• About this exercise: Pictures aside, copy every record word for word.

** Data for this task follows **

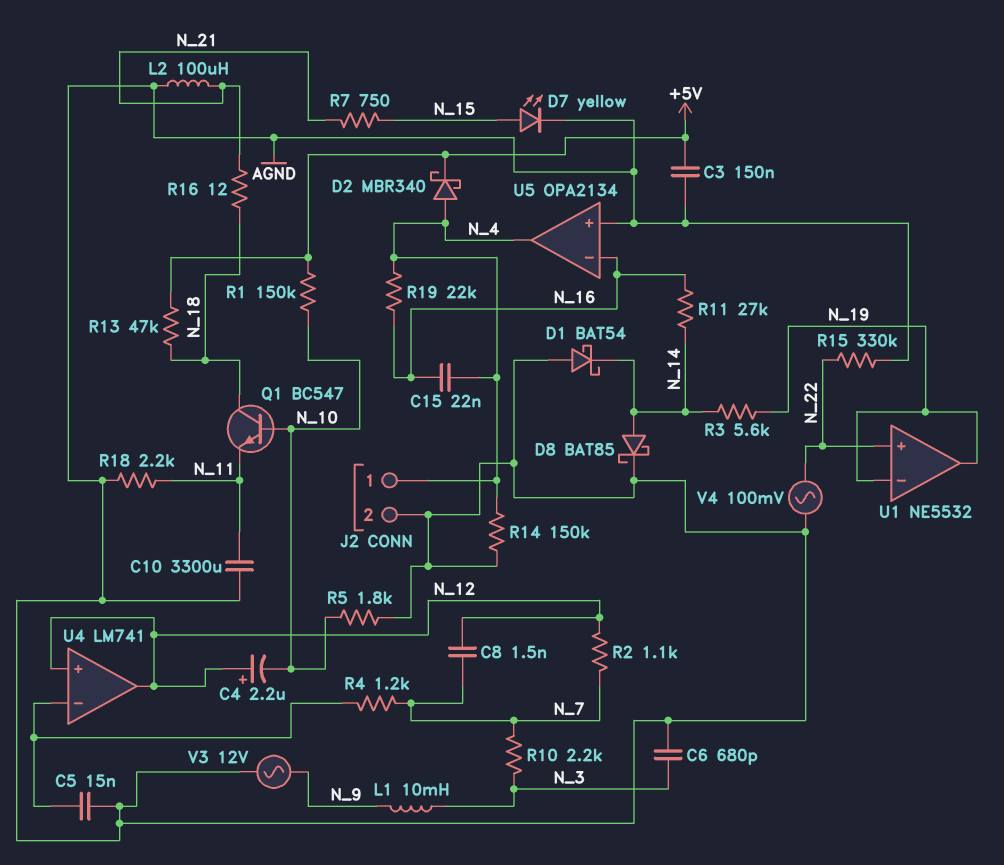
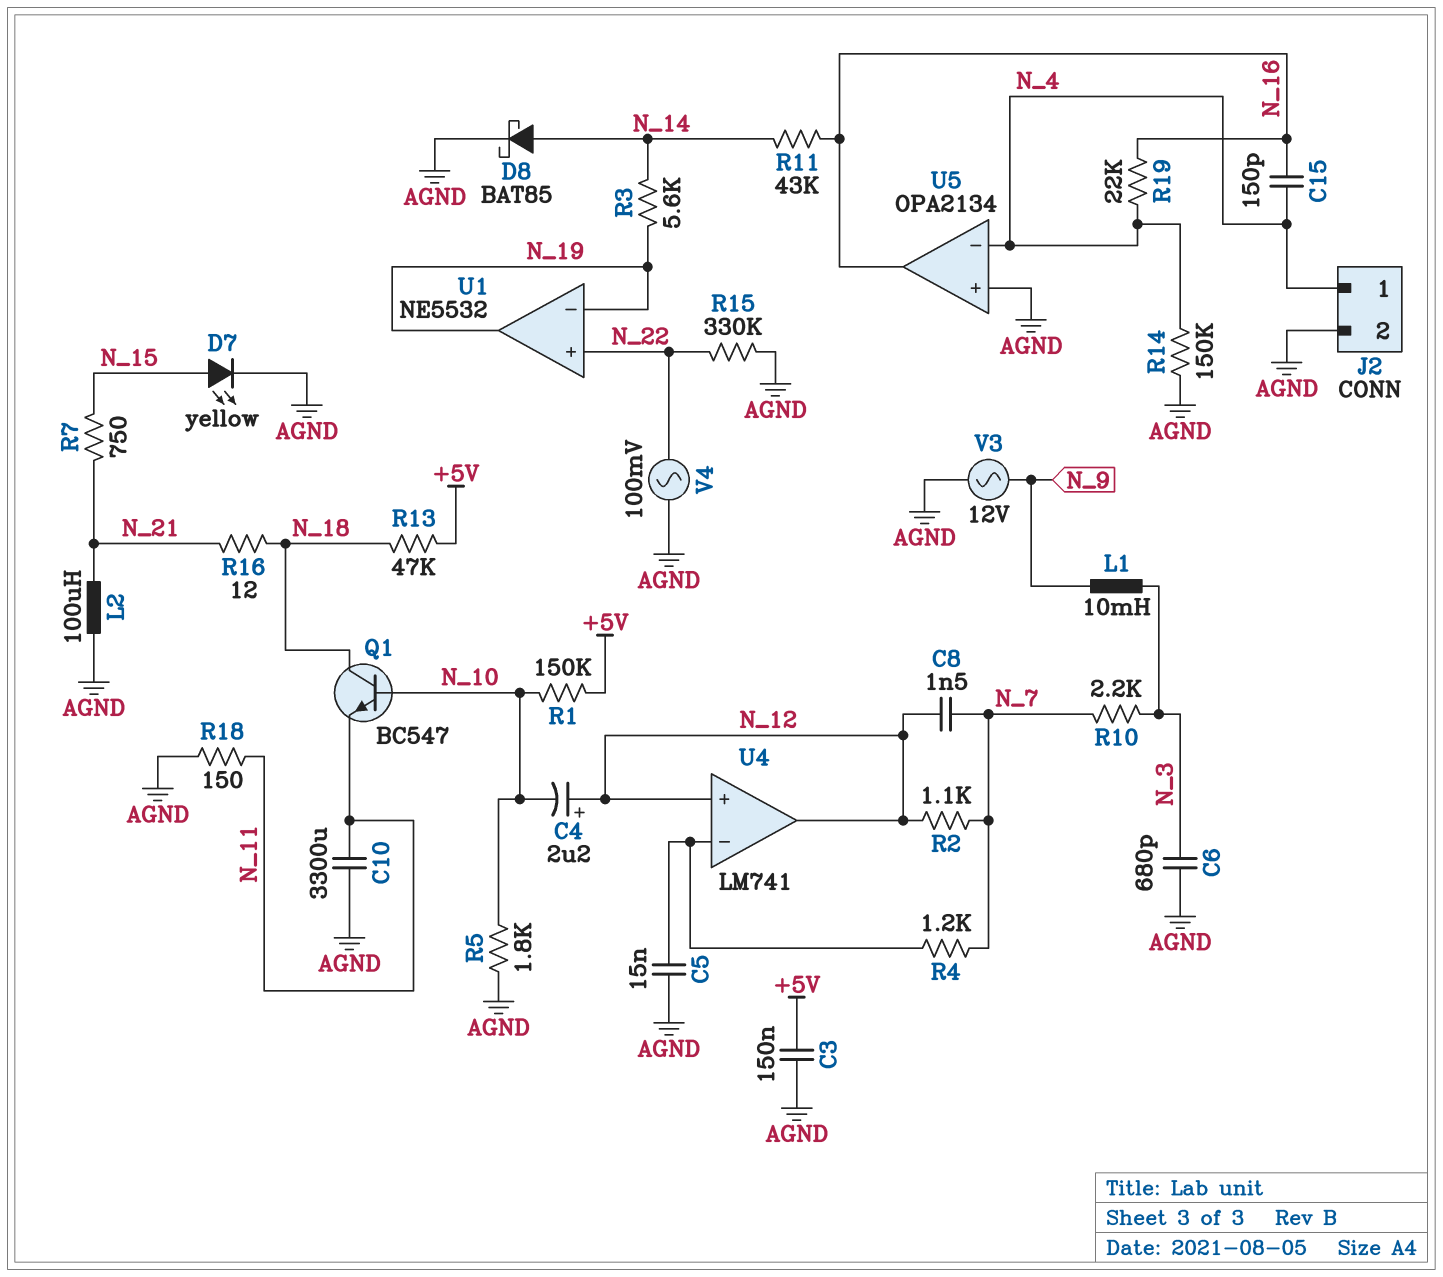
C15: 22nF (N_4, N_16) -> 150pF (N_4, N_16)
D1: schottky BAT54 (A AGND, K N_14) -> none
D2: schottky MBR340 (A N_4, K +5V) -> none
R11: 27k (N_14, N_16) -> 43k (N_14, N_16)
R18: 2.2k (AGND, N_11) -> 150 (AGND, N_11)
U5 pin in-: N_16 -> N_4
U5 pin out: N_4 -> N_16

** End of Data for this task **

• Written response:
C15: 22nF (N_4, N_16) -> 150pF (N_4, N_16)
D1: schottky BAT54 (A AGND, K N_14) -> none
D2: schottky MBR340 (A N_4, K +5V) -> none
R11: 27k (N_14, N_16) -> 43k (N_14, N_16)
R18: 2.2k (AGND, N_11) -> 150 (AGND, N_11)
U5 pin in-: N_16 -> N_4
U5 pin out: N_4 -> N_16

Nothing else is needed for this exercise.